(AIM OF THE TASK): Exactly as they appear, copy the lines of the listing from the one containing "(193, 459) = (190, 269): white" through the final line, both included, and nothing else.

'''

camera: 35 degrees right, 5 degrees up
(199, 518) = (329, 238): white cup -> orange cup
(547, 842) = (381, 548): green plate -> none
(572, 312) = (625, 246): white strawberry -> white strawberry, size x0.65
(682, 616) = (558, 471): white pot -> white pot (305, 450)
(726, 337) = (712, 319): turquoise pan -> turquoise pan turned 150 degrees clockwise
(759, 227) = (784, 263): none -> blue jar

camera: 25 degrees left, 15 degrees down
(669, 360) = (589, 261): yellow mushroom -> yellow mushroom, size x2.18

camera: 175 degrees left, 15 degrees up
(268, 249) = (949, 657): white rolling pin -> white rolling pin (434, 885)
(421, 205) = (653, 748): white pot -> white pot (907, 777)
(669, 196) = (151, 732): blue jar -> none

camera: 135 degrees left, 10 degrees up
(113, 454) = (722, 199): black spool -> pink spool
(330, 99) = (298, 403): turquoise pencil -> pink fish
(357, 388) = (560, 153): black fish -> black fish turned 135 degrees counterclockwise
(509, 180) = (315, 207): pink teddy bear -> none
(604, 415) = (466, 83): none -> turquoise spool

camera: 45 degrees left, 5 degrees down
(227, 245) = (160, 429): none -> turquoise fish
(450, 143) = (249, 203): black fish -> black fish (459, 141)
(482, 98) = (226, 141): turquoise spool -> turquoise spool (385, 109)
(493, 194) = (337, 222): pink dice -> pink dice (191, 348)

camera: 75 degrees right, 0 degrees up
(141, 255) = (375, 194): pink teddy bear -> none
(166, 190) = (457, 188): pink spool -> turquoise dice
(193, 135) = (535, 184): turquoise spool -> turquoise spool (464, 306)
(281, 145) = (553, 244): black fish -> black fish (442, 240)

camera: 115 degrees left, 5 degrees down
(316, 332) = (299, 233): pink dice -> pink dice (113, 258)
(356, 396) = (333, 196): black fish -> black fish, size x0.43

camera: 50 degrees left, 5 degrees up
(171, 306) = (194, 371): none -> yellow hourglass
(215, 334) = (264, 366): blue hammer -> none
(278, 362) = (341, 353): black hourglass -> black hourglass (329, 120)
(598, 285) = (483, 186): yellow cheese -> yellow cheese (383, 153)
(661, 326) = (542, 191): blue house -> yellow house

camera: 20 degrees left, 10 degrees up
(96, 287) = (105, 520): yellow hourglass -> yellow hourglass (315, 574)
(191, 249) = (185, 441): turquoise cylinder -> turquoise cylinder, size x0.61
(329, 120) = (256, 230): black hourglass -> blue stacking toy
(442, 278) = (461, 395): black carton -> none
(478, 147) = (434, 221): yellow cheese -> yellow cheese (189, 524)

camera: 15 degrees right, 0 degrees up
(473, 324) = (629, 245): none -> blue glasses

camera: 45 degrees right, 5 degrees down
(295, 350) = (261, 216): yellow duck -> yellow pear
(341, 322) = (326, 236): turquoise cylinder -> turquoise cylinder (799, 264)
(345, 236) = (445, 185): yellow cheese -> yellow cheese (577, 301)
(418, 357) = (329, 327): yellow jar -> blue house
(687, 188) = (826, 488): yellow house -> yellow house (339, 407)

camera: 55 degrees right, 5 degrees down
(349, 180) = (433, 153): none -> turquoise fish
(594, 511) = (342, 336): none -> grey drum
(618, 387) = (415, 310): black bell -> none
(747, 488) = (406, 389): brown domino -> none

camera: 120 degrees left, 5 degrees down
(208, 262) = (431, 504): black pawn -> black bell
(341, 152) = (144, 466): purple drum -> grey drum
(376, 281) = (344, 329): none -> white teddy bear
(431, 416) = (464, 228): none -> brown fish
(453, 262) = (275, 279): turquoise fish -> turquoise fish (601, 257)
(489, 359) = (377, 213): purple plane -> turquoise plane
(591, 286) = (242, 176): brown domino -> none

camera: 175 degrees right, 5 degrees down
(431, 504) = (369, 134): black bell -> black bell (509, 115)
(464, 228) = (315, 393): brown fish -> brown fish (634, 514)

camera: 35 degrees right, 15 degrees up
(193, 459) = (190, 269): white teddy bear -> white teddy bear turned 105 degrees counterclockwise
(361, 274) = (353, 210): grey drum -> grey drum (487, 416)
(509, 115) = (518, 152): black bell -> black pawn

'''

(EXERCISE OUTPUT):
(193, 459) = (190, 269): white teddy bear -> white teddy bear turned 105 degrees counterclockwise
(361, 274) = (353, 210): grey drum -> grey drum (487, 416)
(509, 115) = (518, 152): black bell -> black pawn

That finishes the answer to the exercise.